[What you need to do] Give an exact transcription limited to the lines from the one with "green star: (73, 36) -> (84, 95), moved" through the end of the entries, including both; no pictures belong in it.

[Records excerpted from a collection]
-- Opening Marker --
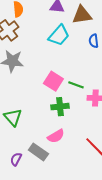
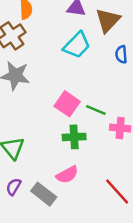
brown triangle: (82, 15) -> (108, 20), turned -40
purple semicircle: (16, 159) -> (14, 187), moved

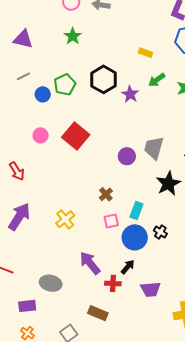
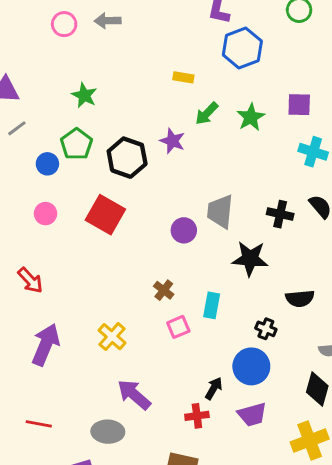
green star: (73, 36) -> (84, 95), moved
gray line: (23, 76) -> (17, 128), moved
black hexagon: (103, 79) -> (127, 158), moved
pink circle: (41, 135) -> (45, 214), moved
black star: (168, 184) -> (250, 259), turned -30
black cross: (160, 232) -> (266, 329), moved
blue circle: (135, 237) -> (251, 366), moved
purple arrow: (90, 263) -> (134, 395), moved

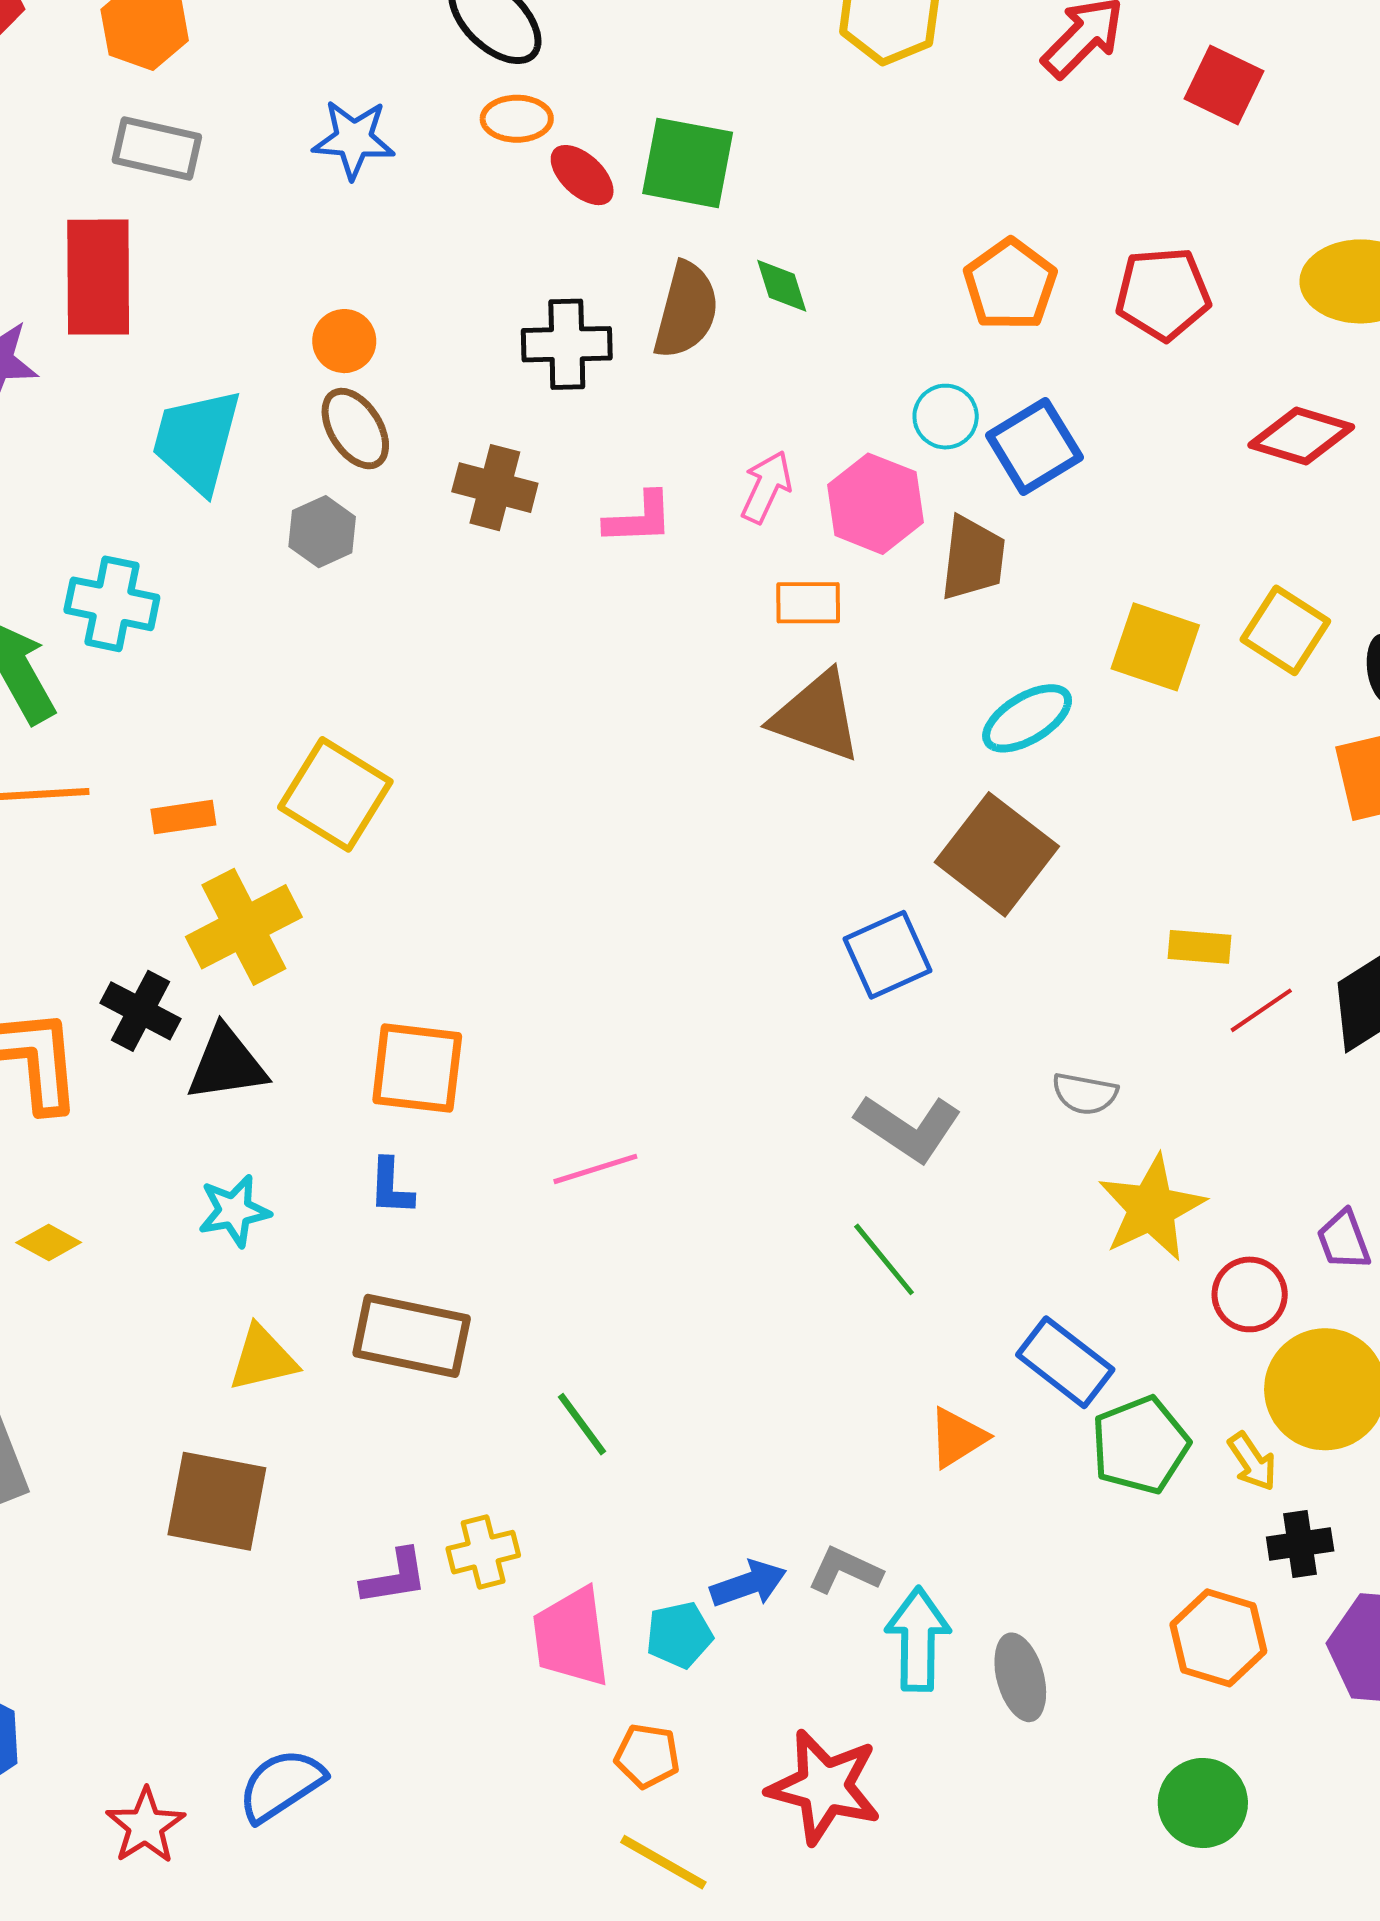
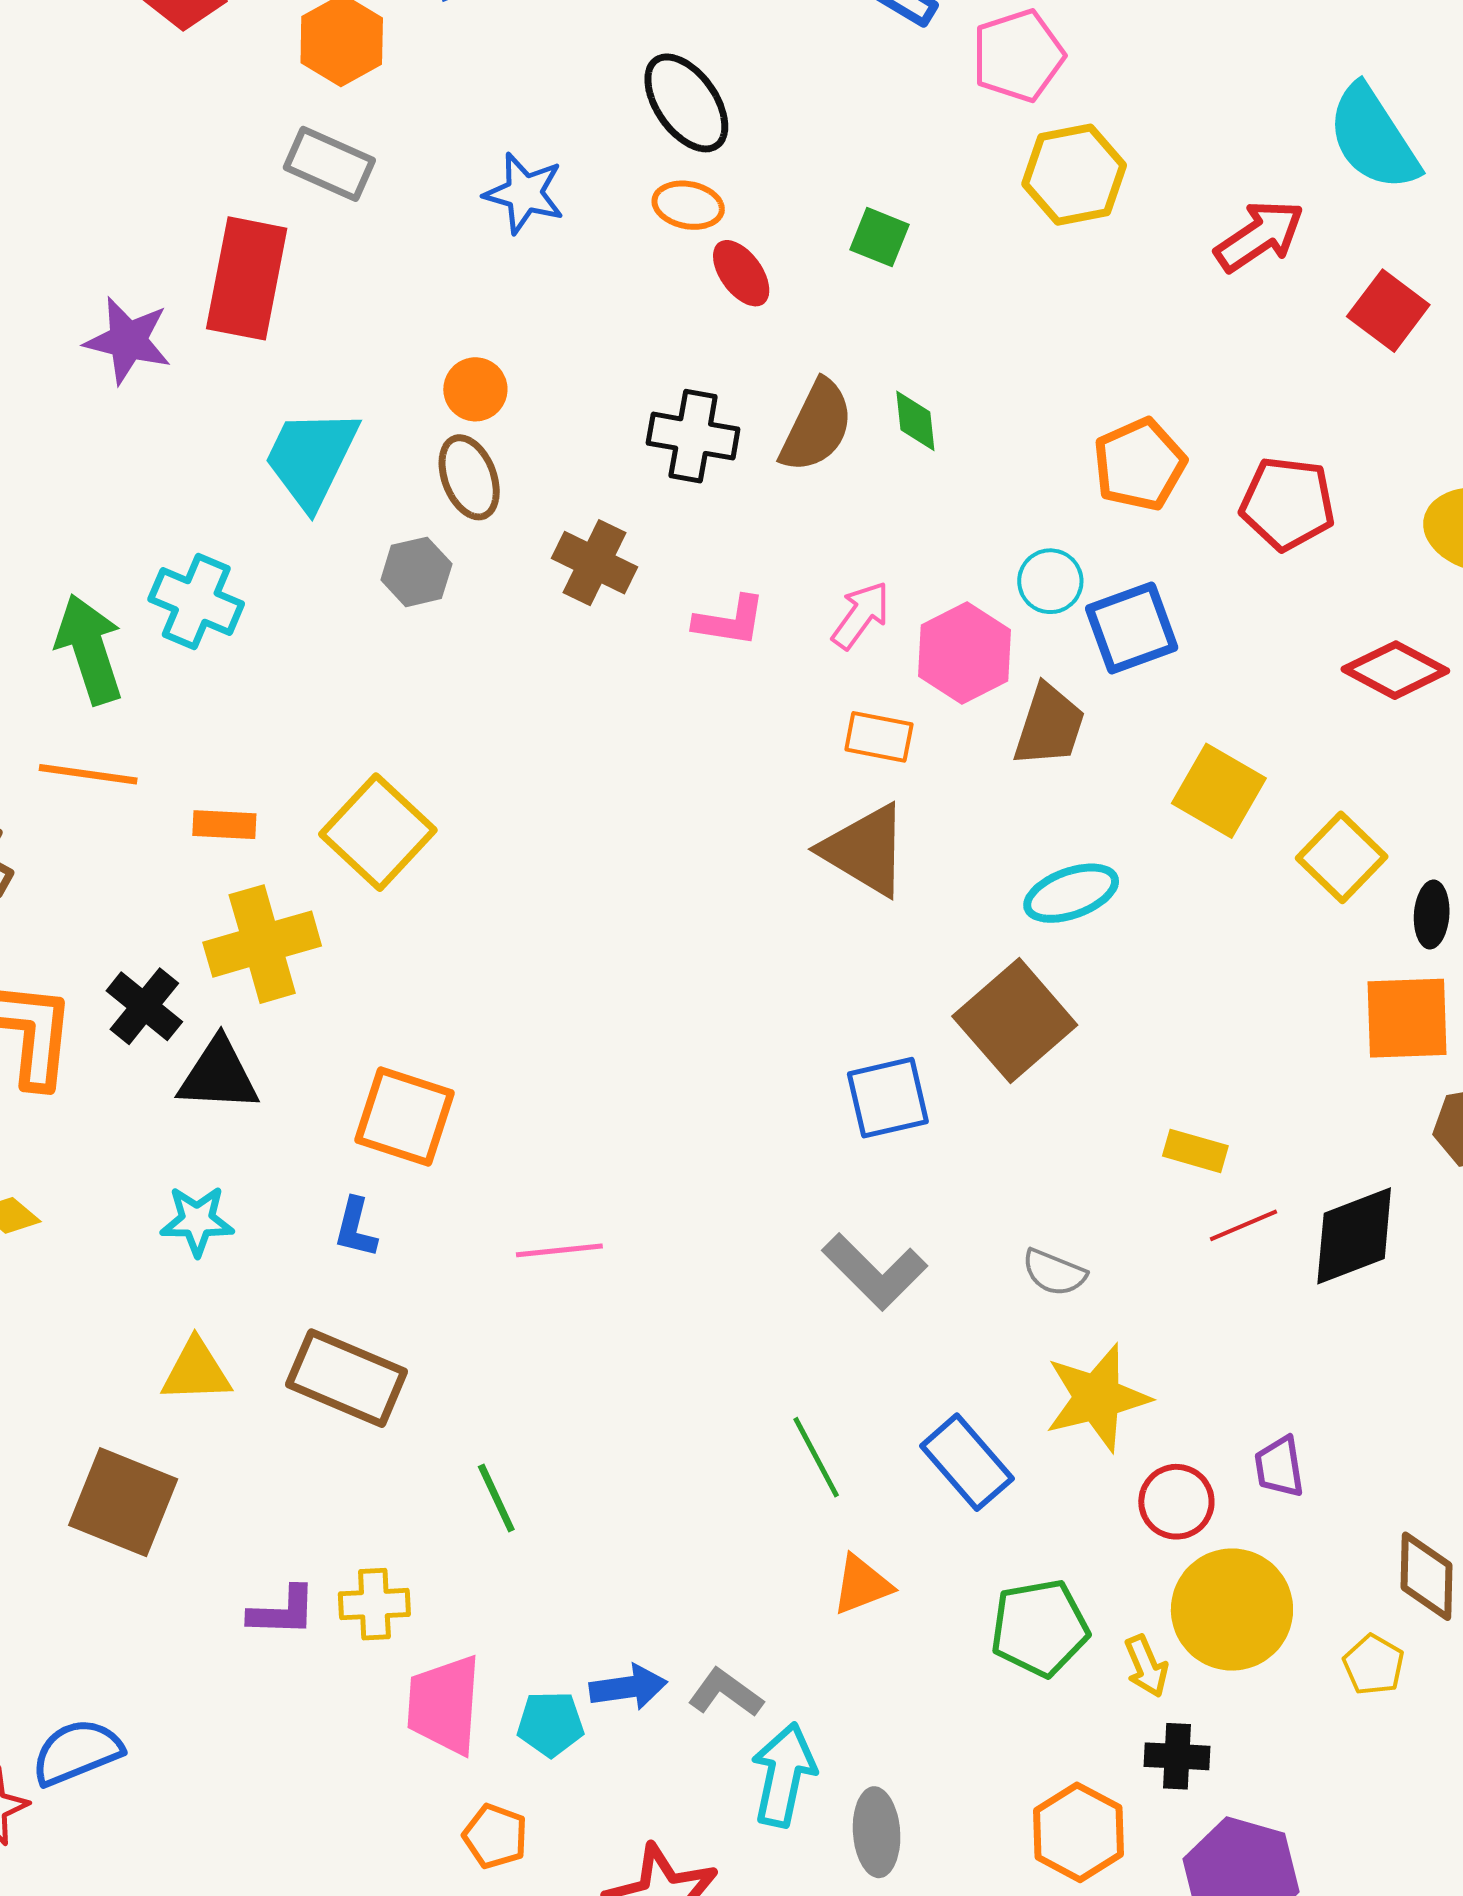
green square: (688, 163) -> (880, 237), moved, size x0.6
yellow square: (1155, 647) -> (1219, 791), moved
green line: (884, 1259) -> (816, 1457), moved
blue rectangle: (1065, 1362) -> (967, 1462), moved
blue semicircle: (281, 1785) -> (77, 1752), moved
-- Closing Marker --
[Result]
green star: (73, 36) -> (84, 95), moved
gray line: (23, 76) -> (17, 128), moved
black hexagon: (103, 79) -> (127, 158), moved
pink circle: (41, 135) -> (45, 214), moved
black star: (168, 184) -> (250, 259), turned -30
black cross: (160, 232) -> (266, 329), moved
blue circle: (135, 237) -> (251, 366), moved
purple arrow: (90, 263) -> (134, 395), moved

green square: (688, 163) -> (880, 237), moved, size x0.6
yellow square: (1155, 647) -> (1219, 791), moved
green line: (884, 1259) -> (816, 1457), moved
blue rectangle: (1065, 1362) -> (967, 1462), moved
blue semicircle: (281, 1785) -> (77, 1752), moved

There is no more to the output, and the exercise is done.